### Work instruction
In the following material, identify every line holding the string "white" and return it.

### Information
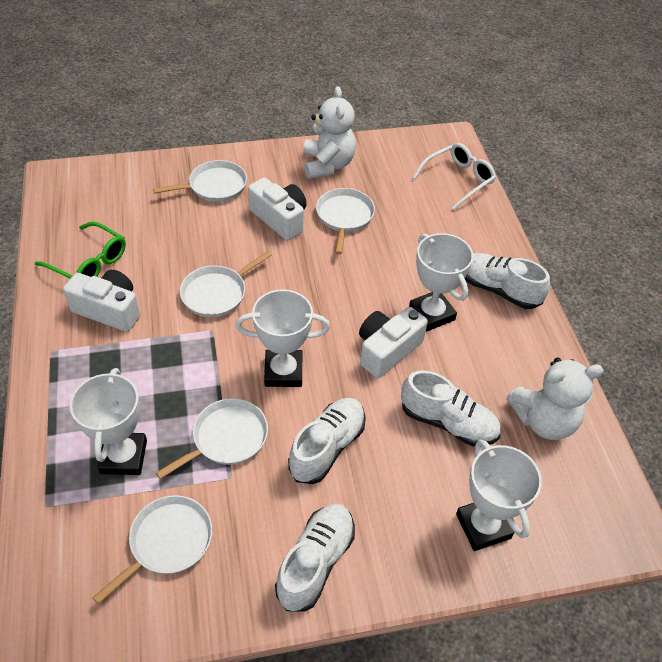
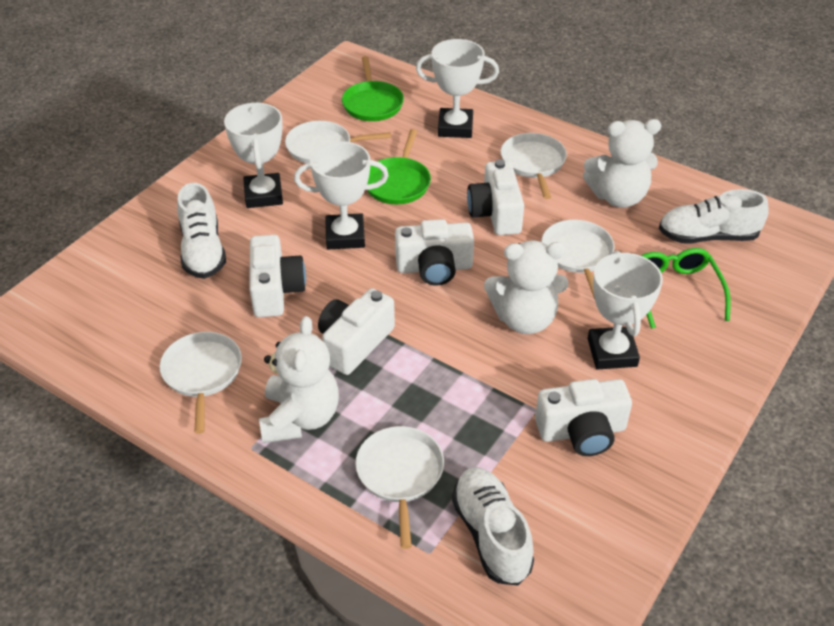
green pan: 0 -> 2
white camera: 3 -> 5
white glasses: 1 -> 0
white shoe: 4 -> 3
white teddy bear: 2 -> 3

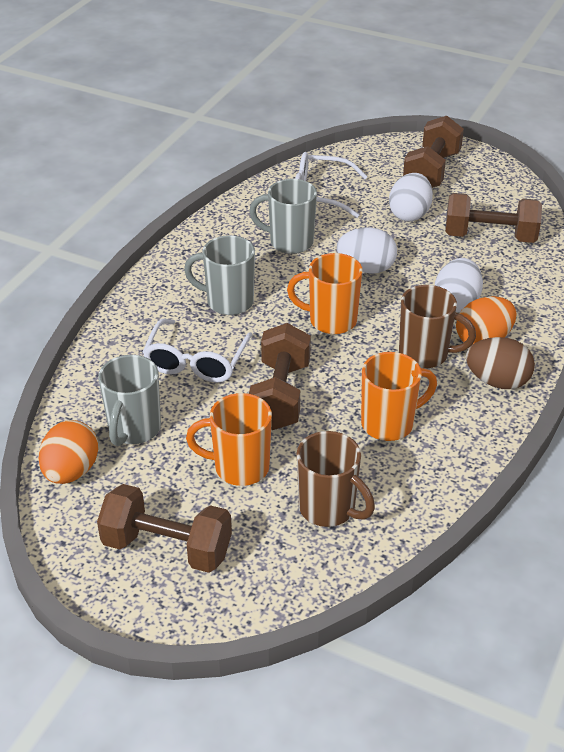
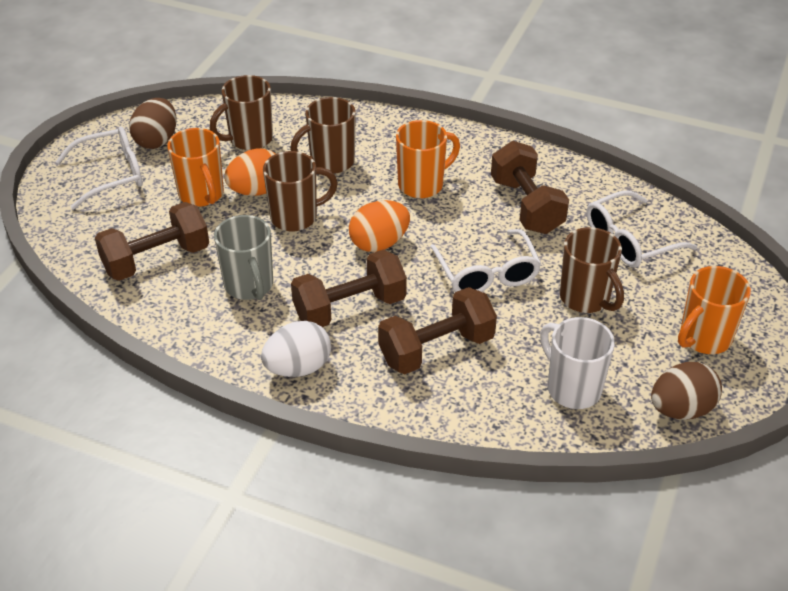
brown egg: 1 -> 2
brown mug: 2 -> 4
grey mug: 3 -> 1
white egg: 3 -> 1
white glasses: 2 -> 3
white mug: 0 -> 1

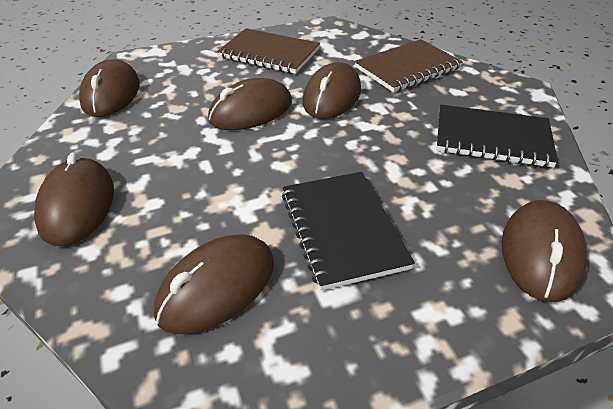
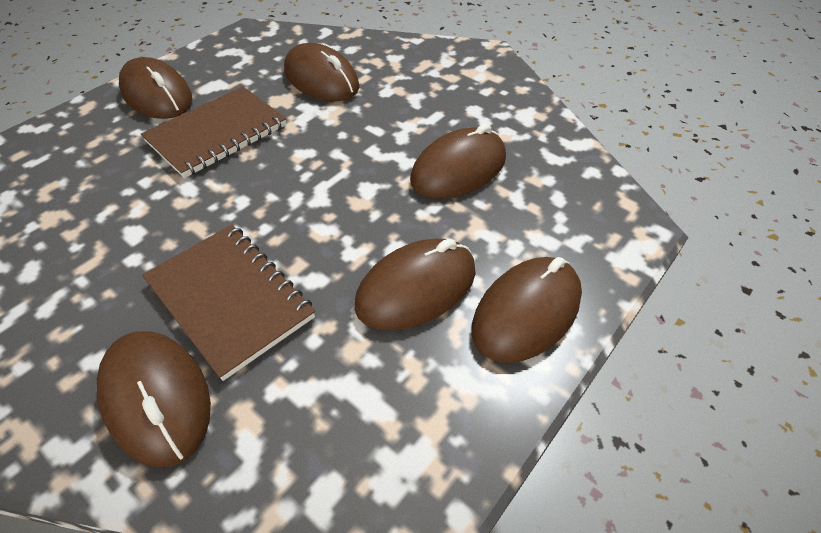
black notebook: 2 -> 0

### Result of the task
white camera: 3 -> 5
white glasses: 1 -> 0
white shoe: 4 -> 3
white teddy bear: 2 -> 3
white egg: 3 -> 1
white glasses: 2 -> 3
white mug: 0 -> 1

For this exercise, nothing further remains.